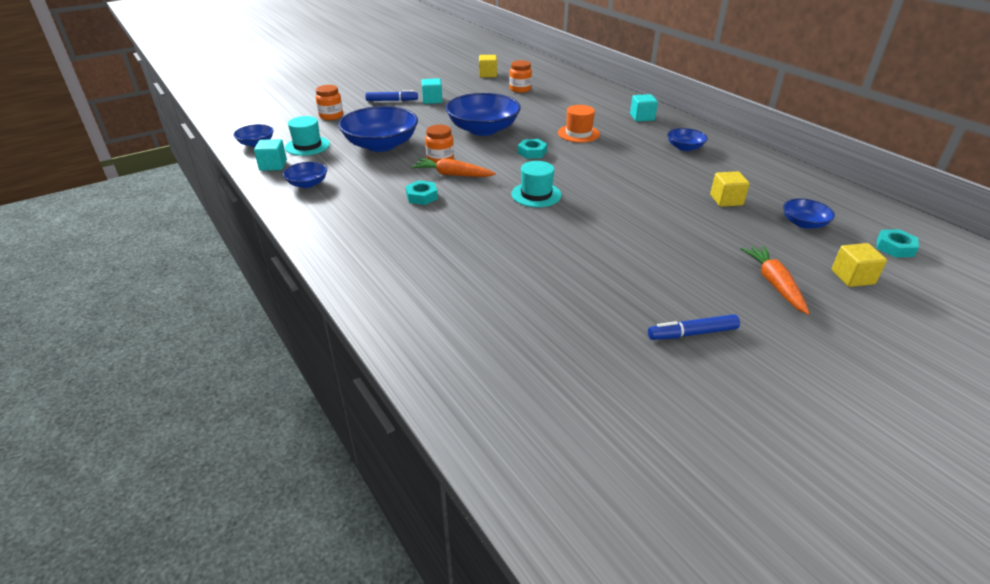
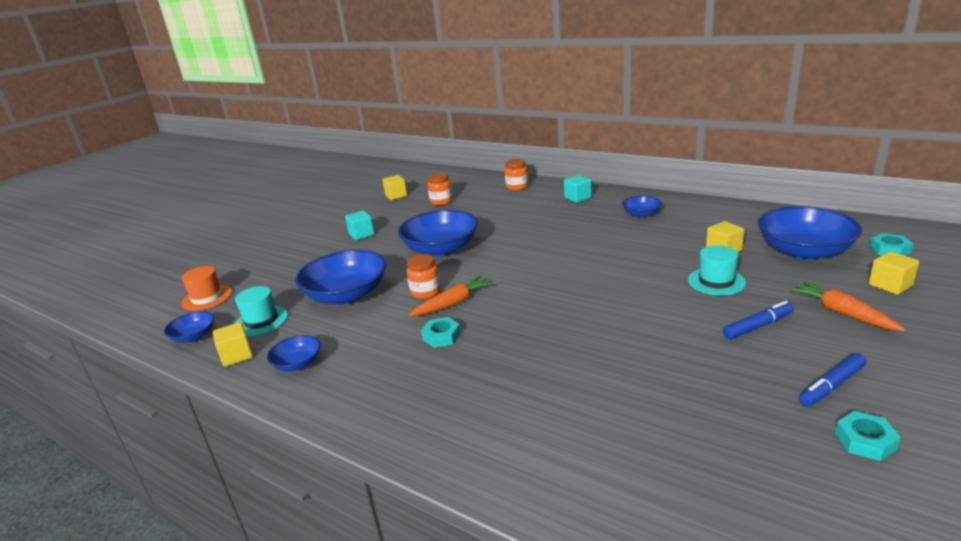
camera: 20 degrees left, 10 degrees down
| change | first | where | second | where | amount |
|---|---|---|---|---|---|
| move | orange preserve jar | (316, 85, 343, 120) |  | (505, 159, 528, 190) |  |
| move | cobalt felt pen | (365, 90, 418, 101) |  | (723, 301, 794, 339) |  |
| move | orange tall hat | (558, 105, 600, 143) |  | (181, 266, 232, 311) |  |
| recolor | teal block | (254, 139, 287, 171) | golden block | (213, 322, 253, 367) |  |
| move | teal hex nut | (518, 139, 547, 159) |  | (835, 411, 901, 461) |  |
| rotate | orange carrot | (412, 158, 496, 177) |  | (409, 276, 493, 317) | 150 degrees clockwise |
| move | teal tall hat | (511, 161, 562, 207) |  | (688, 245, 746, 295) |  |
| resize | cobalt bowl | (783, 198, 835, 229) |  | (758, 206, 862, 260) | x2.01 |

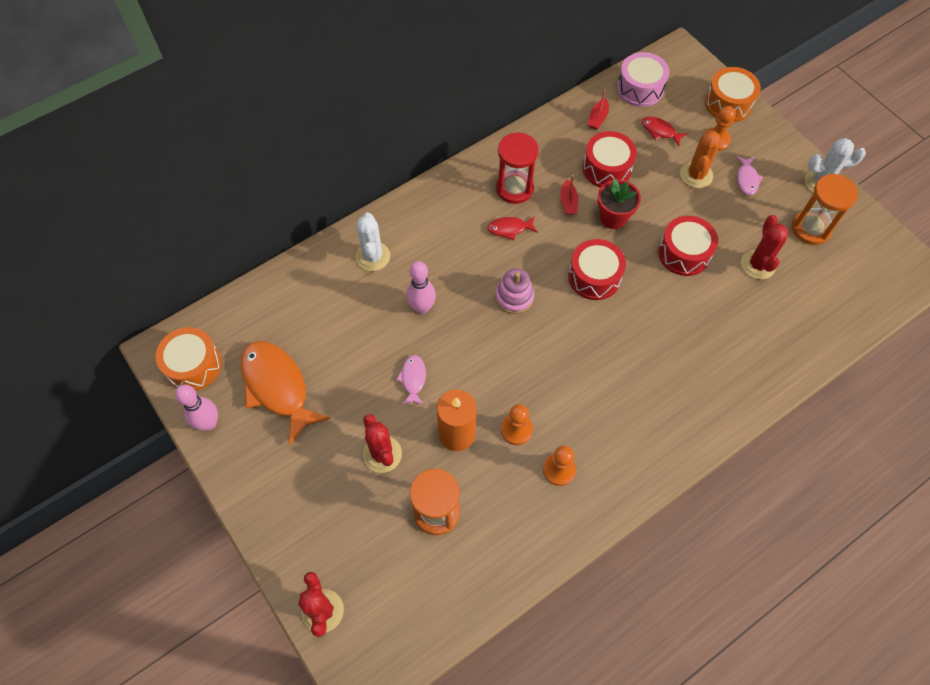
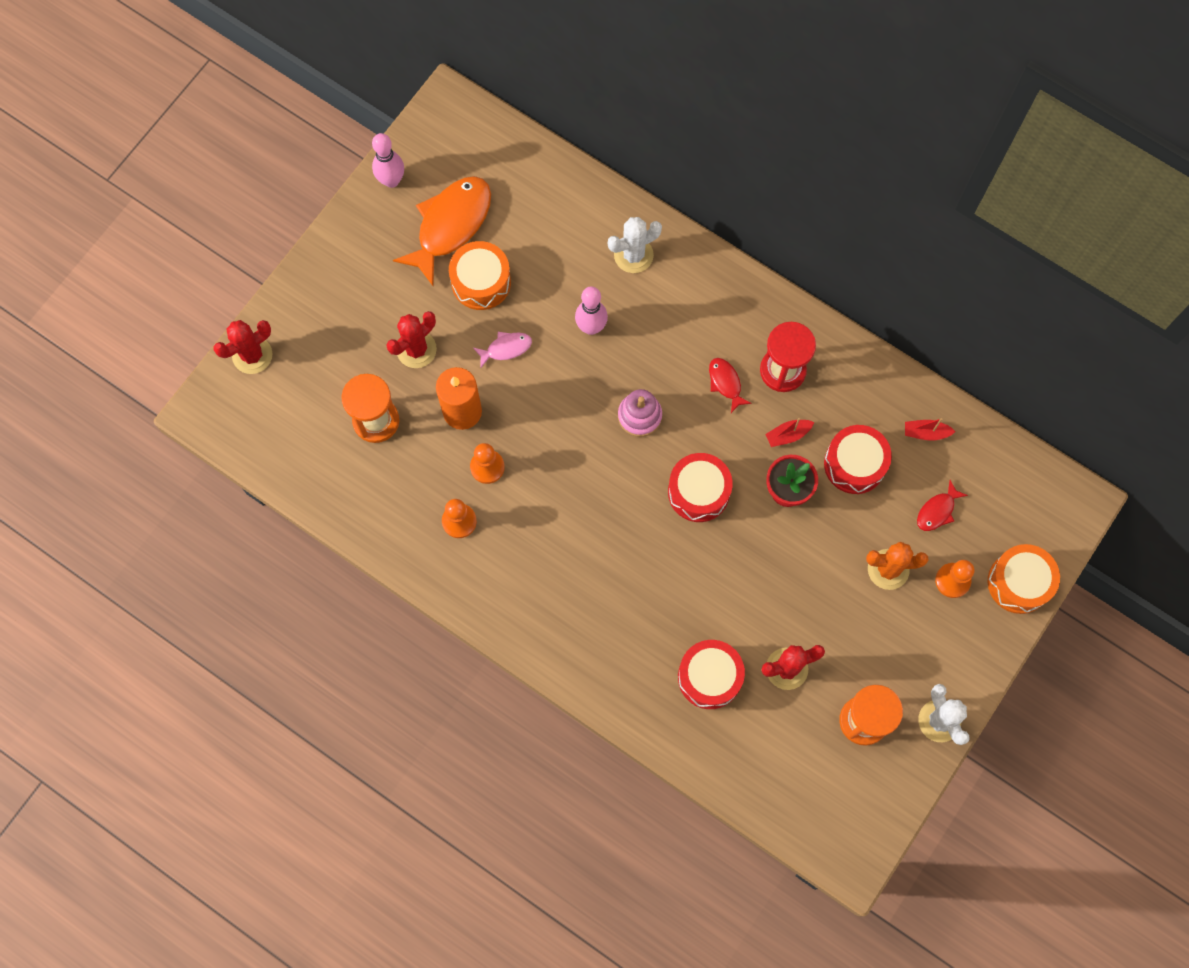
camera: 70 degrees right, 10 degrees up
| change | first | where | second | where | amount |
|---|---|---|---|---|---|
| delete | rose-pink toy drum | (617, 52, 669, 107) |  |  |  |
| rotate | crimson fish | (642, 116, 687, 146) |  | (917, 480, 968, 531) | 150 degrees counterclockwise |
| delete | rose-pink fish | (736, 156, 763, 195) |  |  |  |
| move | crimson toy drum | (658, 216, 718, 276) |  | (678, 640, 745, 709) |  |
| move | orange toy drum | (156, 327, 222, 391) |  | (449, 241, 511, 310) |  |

* * *

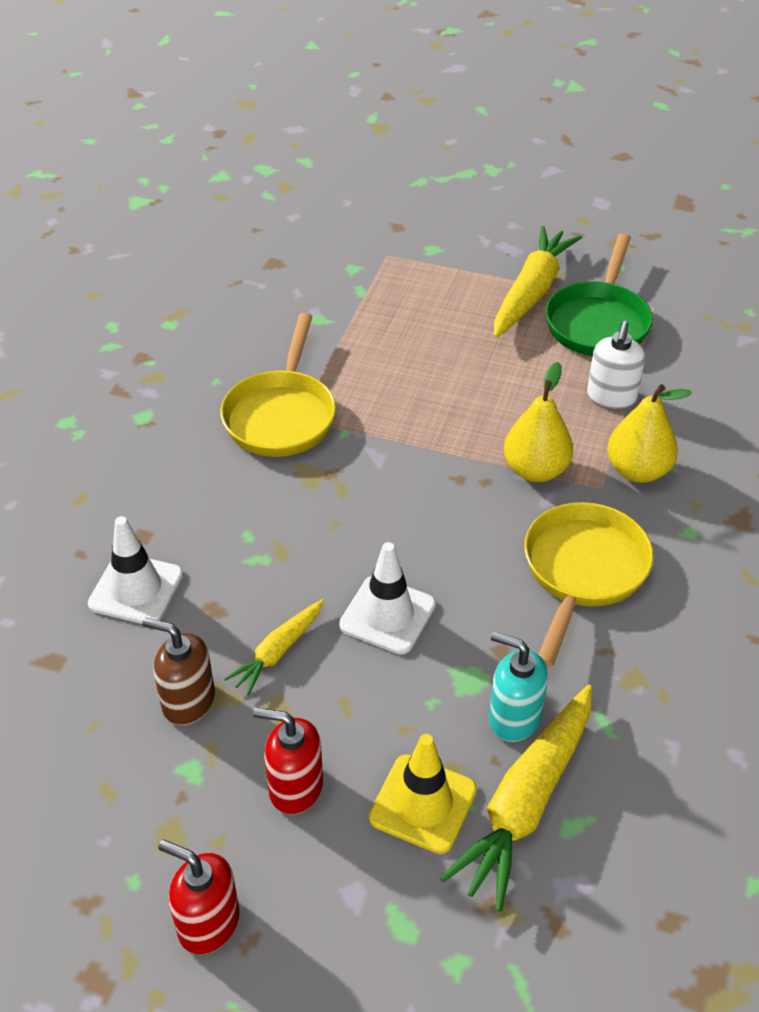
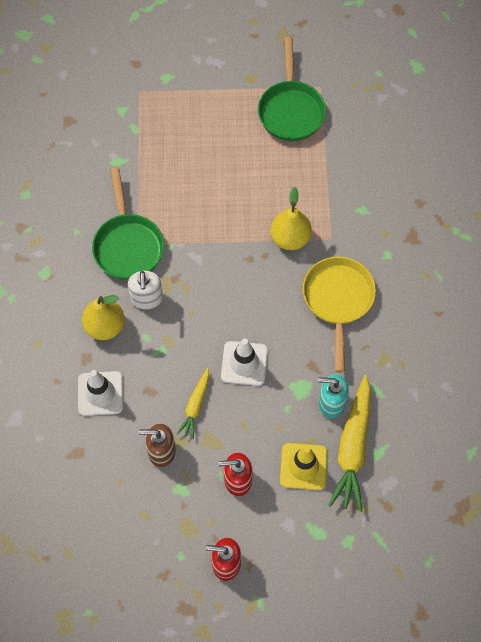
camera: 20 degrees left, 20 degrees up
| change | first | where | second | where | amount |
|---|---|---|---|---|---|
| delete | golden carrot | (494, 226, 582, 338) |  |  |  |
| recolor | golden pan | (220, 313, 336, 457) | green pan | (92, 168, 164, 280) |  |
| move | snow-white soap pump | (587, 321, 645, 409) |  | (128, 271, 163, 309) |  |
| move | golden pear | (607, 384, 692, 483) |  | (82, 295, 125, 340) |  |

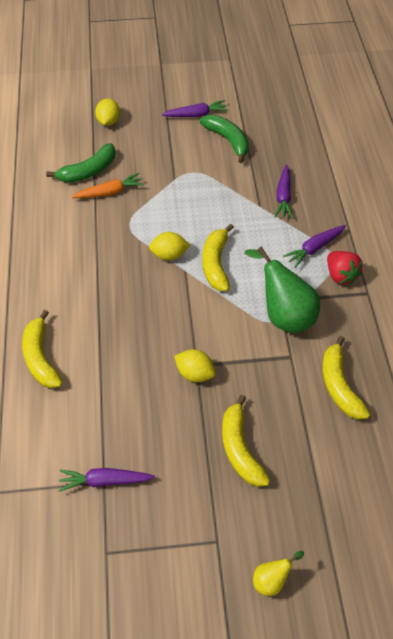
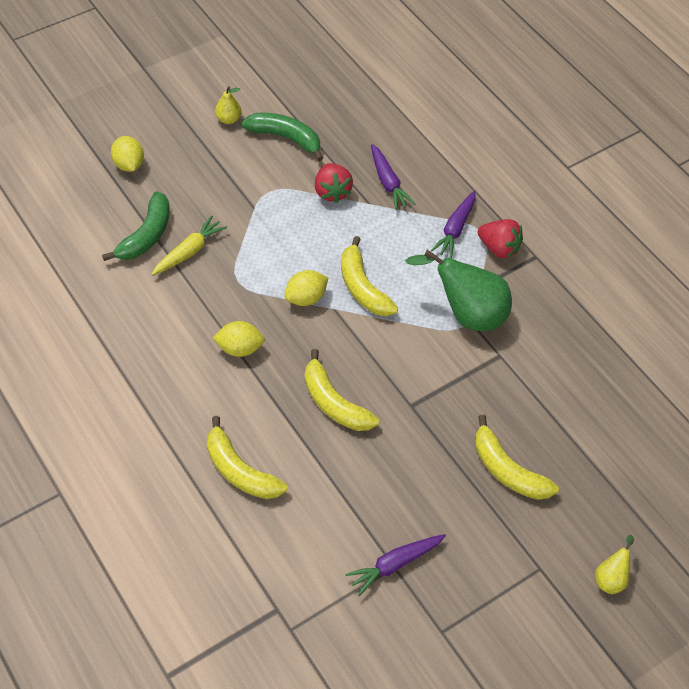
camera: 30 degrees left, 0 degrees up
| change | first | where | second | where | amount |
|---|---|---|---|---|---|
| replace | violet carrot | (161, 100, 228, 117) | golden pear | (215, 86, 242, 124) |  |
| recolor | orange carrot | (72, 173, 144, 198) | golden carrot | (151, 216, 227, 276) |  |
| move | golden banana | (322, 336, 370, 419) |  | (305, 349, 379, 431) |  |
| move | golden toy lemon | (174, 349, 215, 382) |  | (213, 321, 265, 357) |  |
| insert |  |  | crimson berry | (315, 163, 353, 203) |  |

==

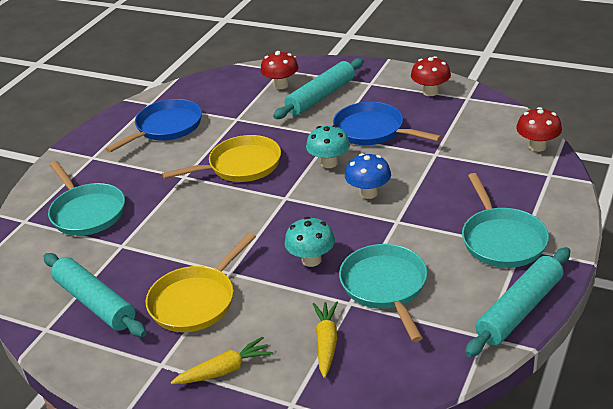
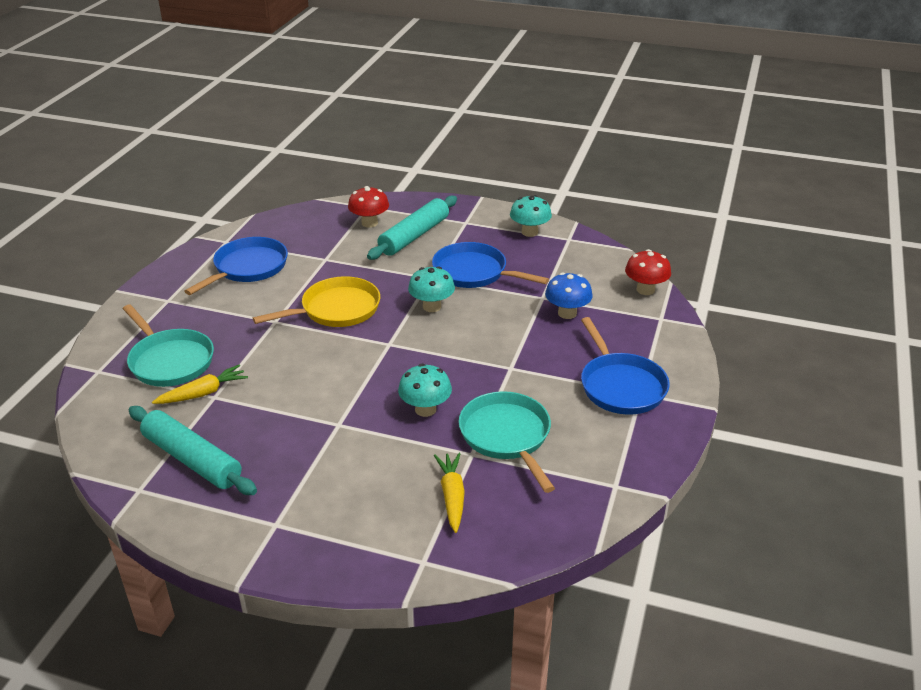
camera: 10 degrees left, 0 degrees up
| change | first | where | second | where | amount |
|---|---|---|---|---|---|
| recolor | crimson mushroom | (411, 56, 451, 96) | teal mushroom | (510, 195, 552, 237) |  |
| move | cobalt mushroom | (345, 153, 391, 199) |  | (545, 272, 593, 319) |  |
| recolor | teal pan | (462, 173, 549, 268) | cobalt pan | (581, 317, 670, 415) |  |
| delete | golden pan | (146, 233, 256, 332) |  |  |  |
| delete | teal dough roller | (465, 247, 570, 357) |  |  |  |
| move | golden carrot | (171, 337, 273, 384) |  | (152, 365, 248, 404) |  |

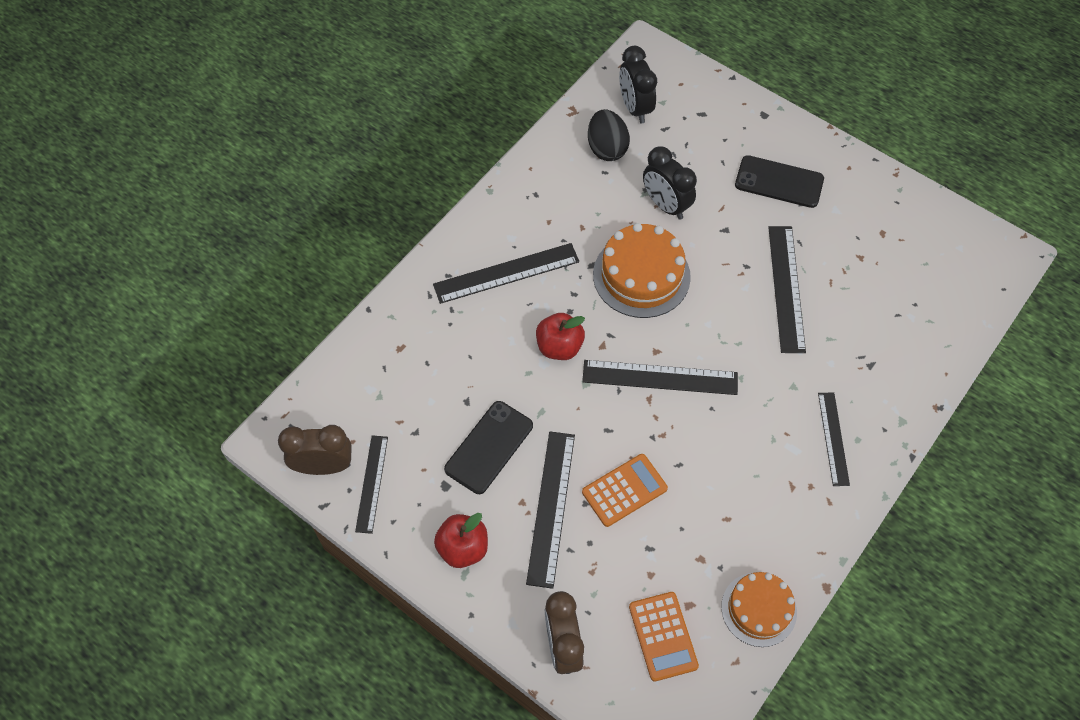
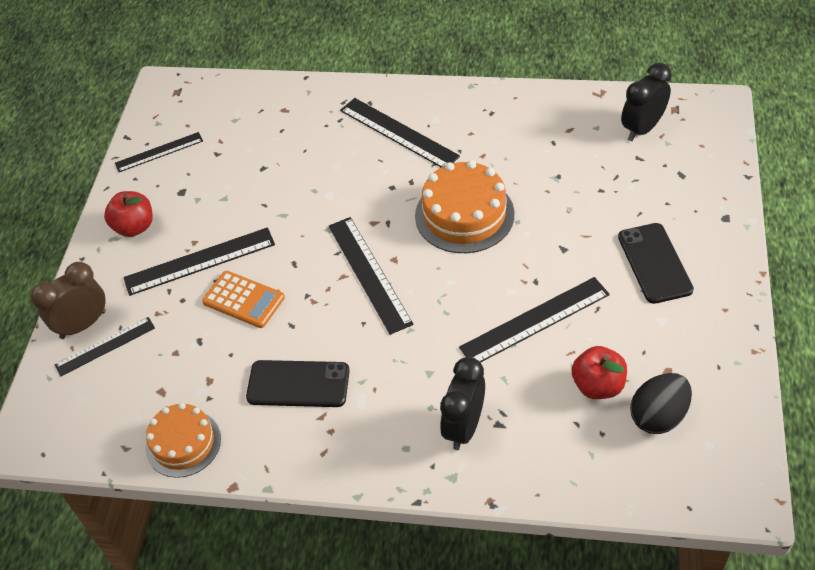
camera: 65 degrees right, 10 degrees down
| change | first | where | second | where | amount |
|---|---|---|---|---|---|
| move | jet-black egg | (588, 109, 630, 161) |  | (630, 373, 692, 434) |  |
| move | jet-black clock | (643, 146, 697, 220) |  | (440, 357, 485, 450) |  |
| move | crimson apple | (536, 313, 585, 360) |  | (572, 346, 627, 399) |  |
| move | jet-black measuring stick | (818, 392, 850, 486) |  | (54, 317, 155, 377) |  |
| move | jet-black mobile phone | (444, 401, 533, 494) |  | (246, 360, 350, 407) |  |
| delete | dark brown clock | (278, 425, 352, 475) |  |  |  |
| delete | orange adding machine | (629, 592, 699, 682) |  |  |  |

• **Task objective**: Could you repeat exactly the lines above from the line with "teal hex nut" up to and including the line with "teal tall hat", and only those?

• **Reply**:
| move | teal hex nut | (518, 139, 547, 159) |  | (835, 411, 901, 461) |  |
| rotate | orange carrot | (412, 158, 496, 177) |  | (409, 276, 493, 317) | 150 degrees clockwise |
| move | teal tall hat | (511, 161, 562, 207) |  | (688, 245, 746, 295) |  |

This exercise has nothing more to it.